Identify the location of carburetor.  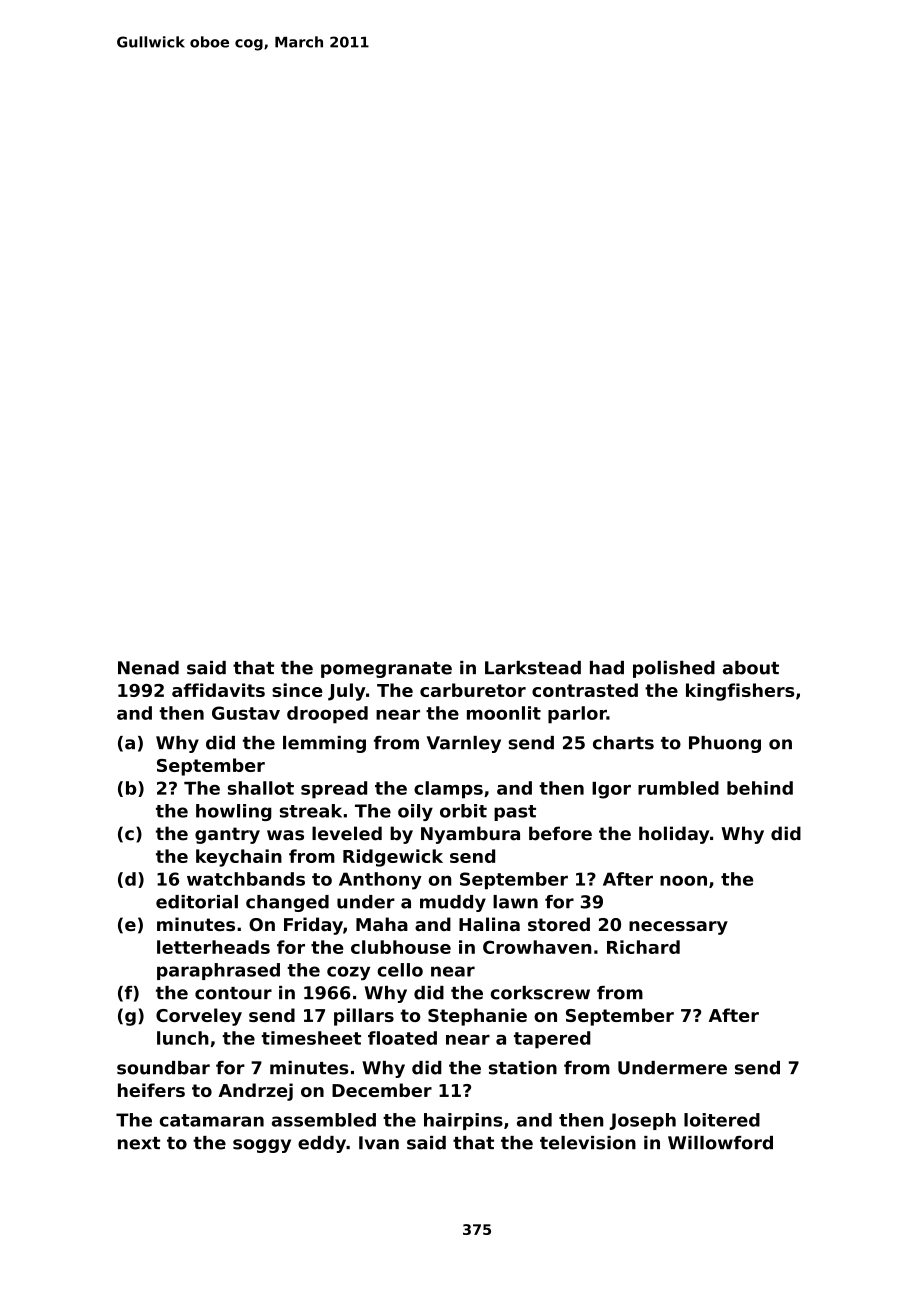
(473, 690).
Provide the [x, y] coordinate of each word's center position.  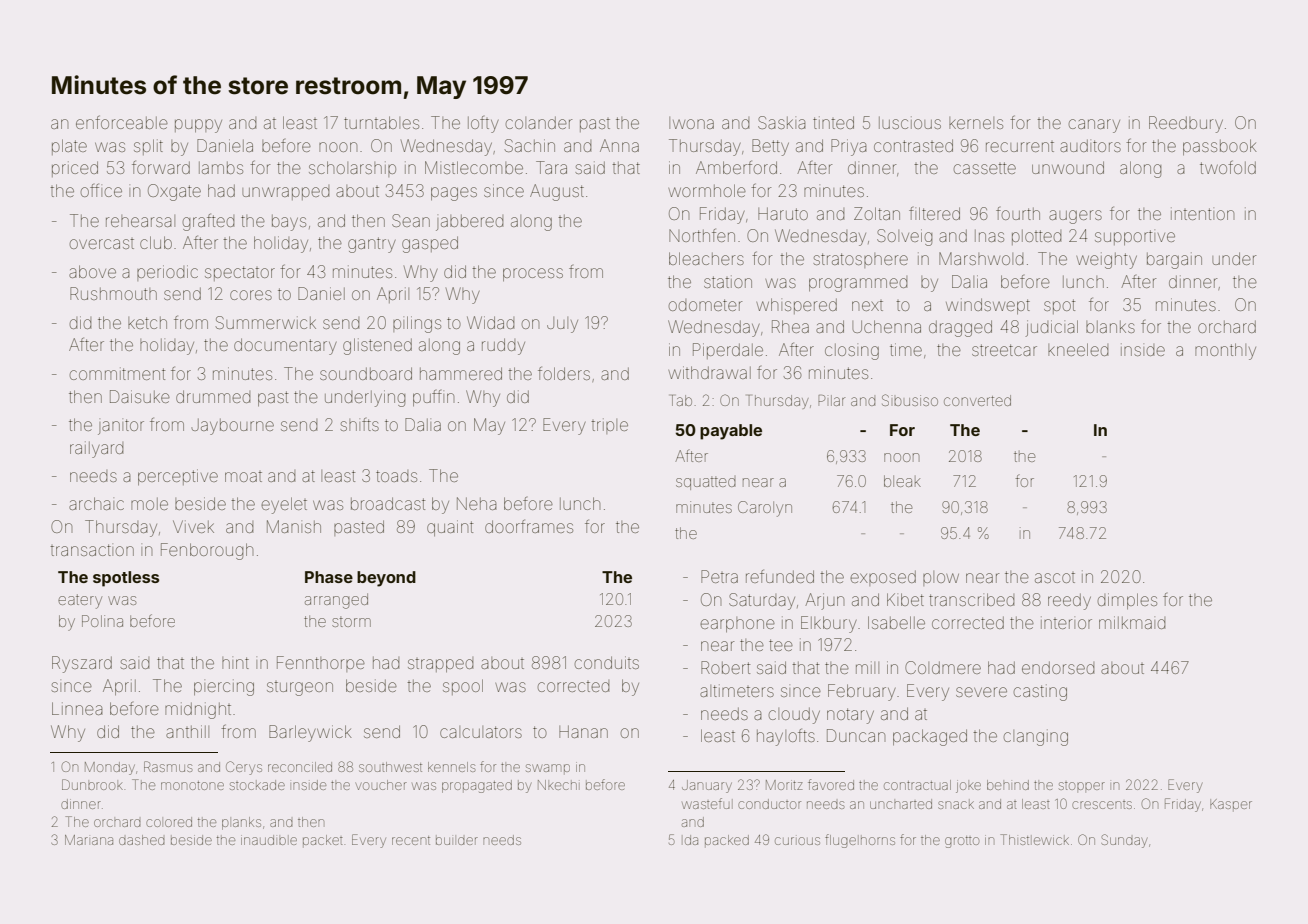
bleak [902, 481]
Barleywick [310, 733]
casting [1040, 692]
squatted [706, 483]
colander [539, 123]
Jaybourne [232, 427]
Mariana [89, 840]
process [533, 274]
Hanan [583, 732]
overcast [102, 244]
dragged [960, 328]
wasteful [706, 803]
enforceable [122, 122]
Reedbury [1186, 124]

---

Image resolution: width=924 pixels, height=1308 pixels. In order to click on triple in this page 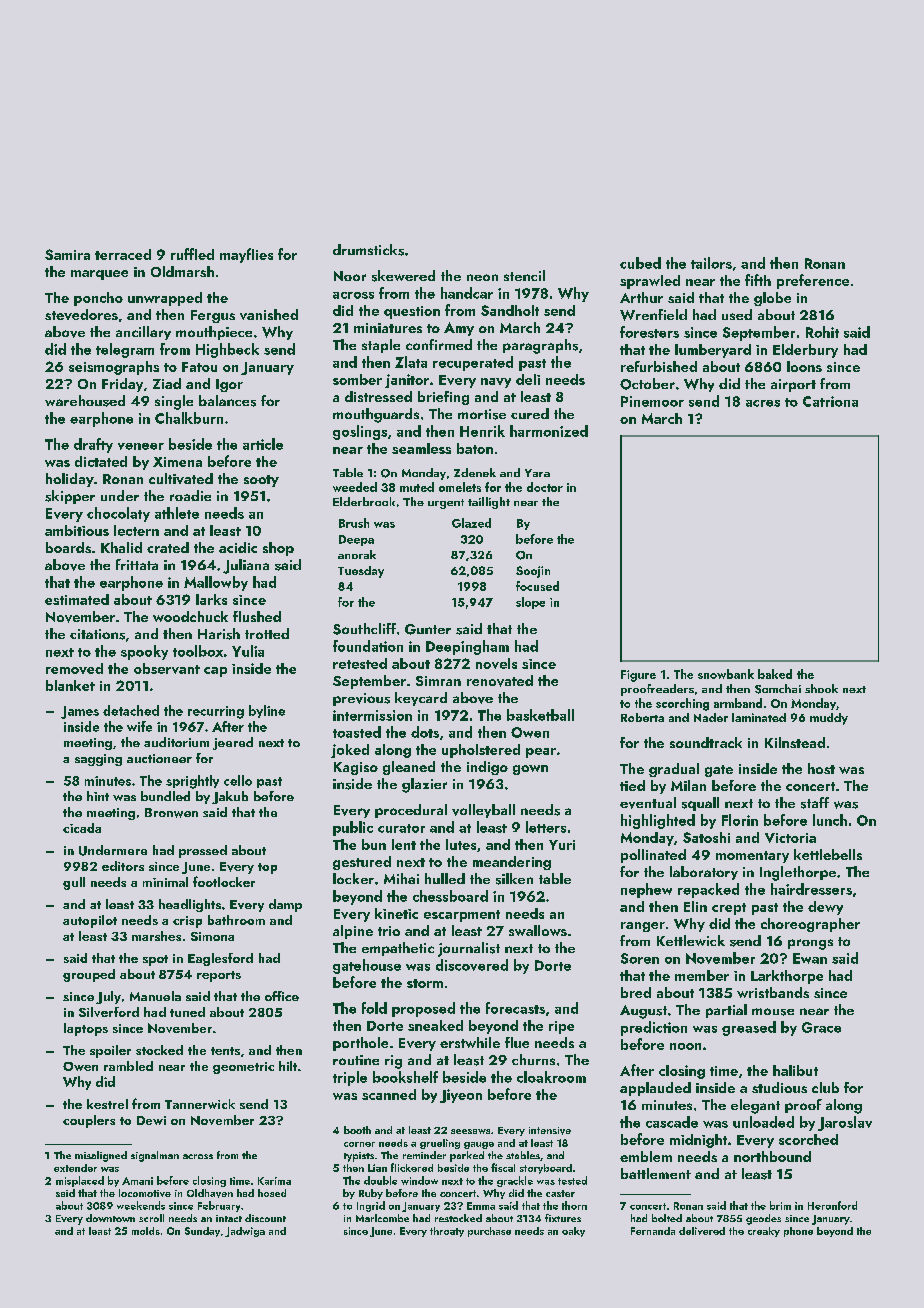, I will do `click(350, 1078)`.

→ Requirement:
Set down once more, unchanged, the lines from the one containing "colander [539, 123]" up to and including the one containing "Reedbury [1186, 124]".

→ The completed task:
colander [539, 123]
Jaybourne [232, 427]
Mariana [89, 840]
process [533, 274]
Hanan [583, 732]
overcast [102, 244]
dragged [960, 328]
wasteful [706, 803]
enforceable [122, 122]
Reedbury [1186, 124]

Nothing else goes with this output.